Retype each of the entries below word for word, leaving out the pictures.

(begin)

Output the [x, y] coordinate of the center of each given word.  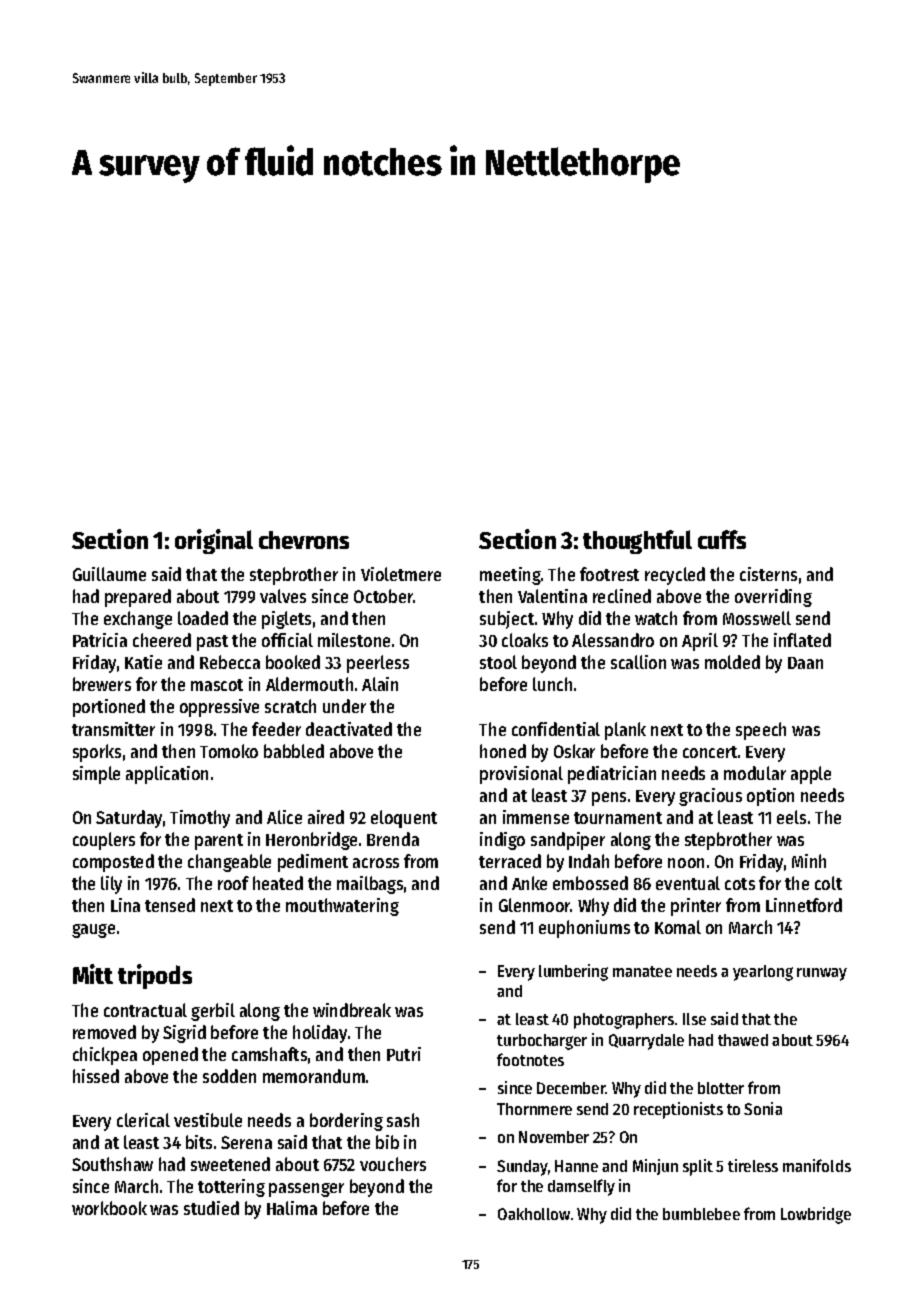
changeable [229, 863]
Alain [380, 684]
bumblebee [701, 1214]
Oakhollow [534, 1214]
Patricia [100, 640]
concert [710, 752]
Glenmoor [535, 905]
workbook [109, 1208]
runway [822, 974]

(end)

Solved exercise:
Output the [x, y] coordinate of the center of each given word.  
changeable [229, 863]
Alain [380, 684]
bumblebee [701, 1214]
Oakhollow [534, 1214]
Patricia [100, 640]
concert [710, 752]
Glenmoor [535, 905]
workbook [109, 1208]
runway [822, 974]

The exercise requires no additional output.